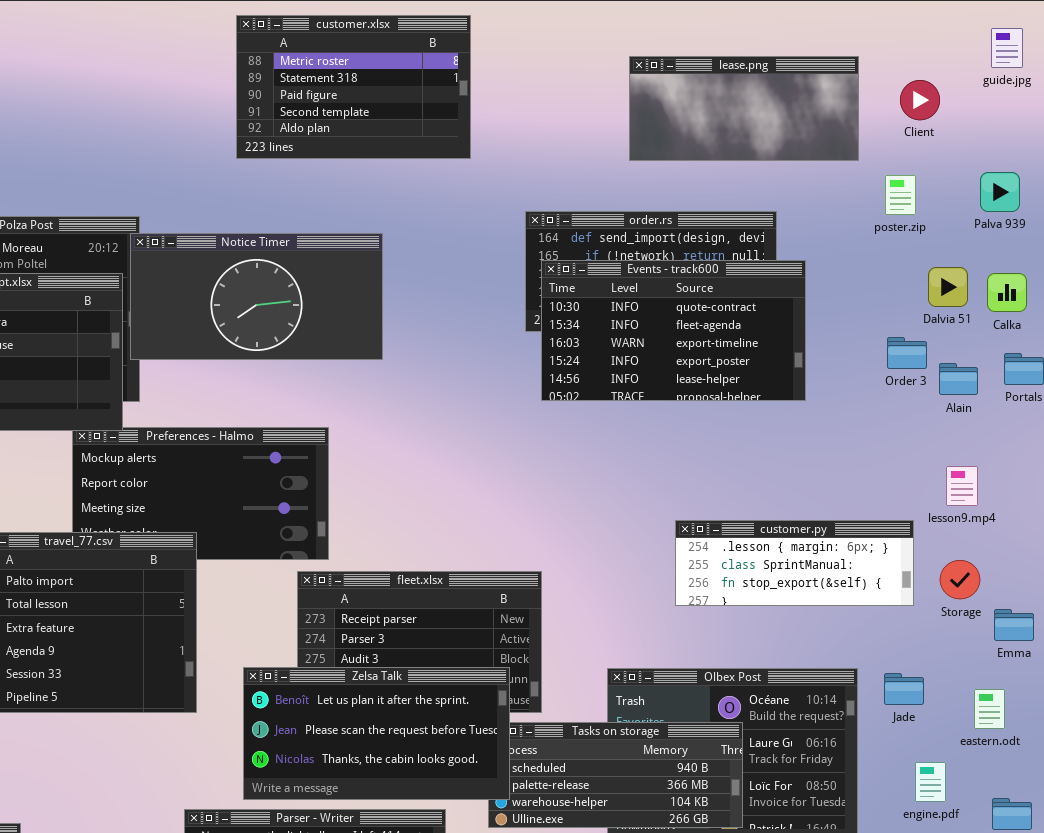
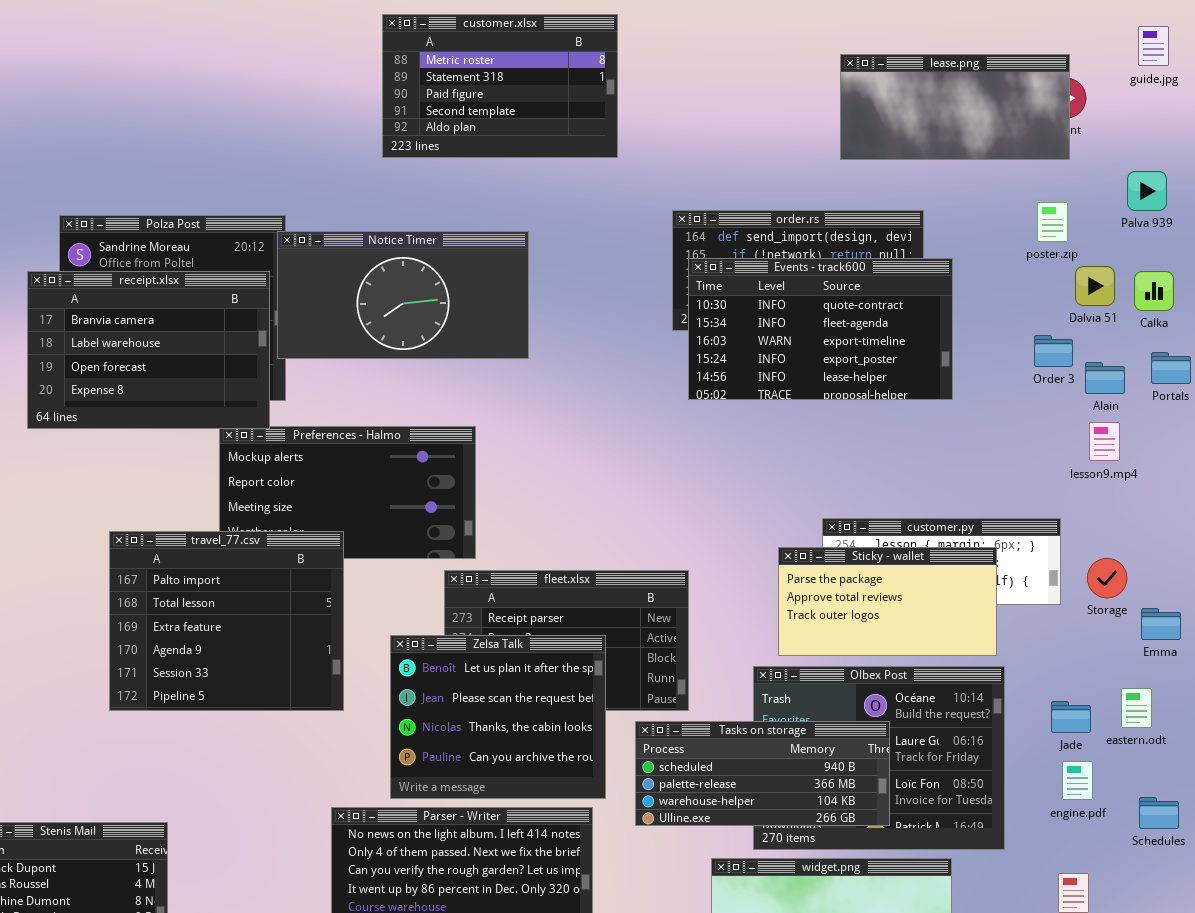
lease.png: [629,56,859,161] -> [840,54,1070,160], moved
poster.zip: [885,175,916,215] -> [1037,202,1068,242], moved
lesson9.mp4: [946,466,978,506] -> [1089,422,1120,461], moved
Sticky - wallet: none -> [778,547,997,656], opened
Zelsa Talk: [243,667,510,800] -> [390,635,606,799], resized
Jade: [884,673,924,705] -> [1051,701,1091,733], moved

------------------------------------

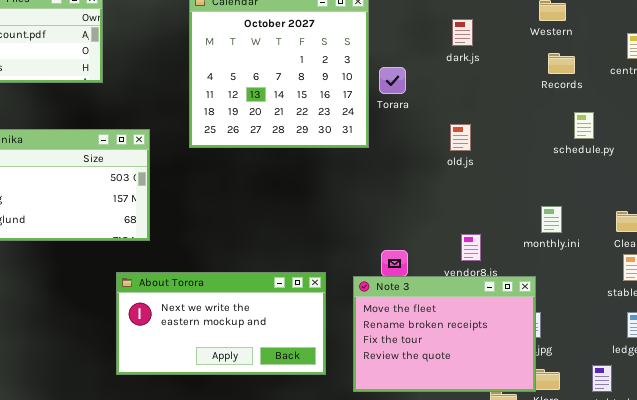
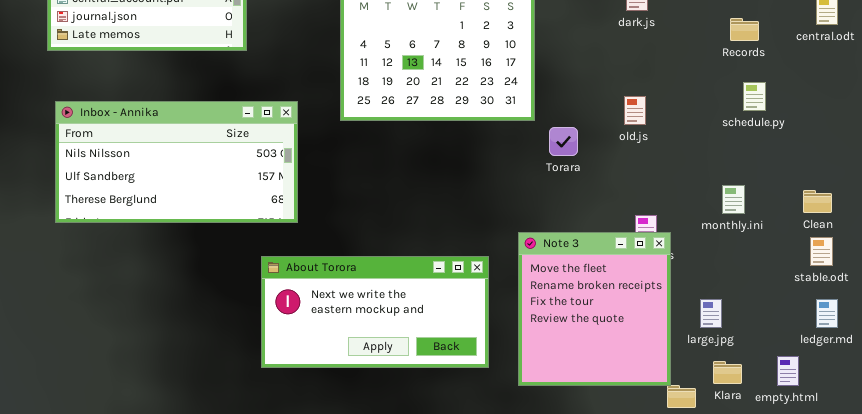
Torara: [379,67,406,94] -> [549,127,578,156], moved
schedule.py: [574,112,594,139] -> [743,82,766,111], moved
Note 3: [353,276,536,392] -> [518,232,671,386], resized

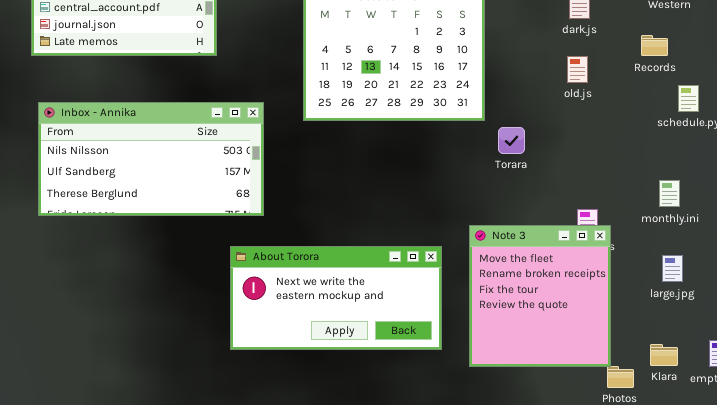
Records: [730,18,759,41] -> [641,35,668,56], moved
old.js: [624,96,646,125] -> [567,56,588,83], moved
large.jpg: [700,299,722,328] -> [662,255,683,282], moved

------------------------------------

TASK GOAL:
Copy every line from the data that includes the string "moved".

ANSWER TO THIS EXERCISE:
lease.png: [629,56,859,161] -> [840,54,1070,160], moved
poster.zip: [885,175,916,215] -> [1037,202,1068,242], moved
lesson9.mp4: [946,466,978,506] -> [1089,422,1120,461], moved
Jade: [884,673,924,705] -> [1051,701,1091,733], moved
Torara: [379,67,406,94] -> [549,127,578,156], moved
schedule.py: [574,112,594,139] -> [743,82,766,111], moved
Records: [730,18,759,41] -> [641,35,668,56], moved
old.js: [624,96,646,125] -> [567,56,588,83], moved
large.jpg: [700,299,722,328] -> [662,255,683,282], moved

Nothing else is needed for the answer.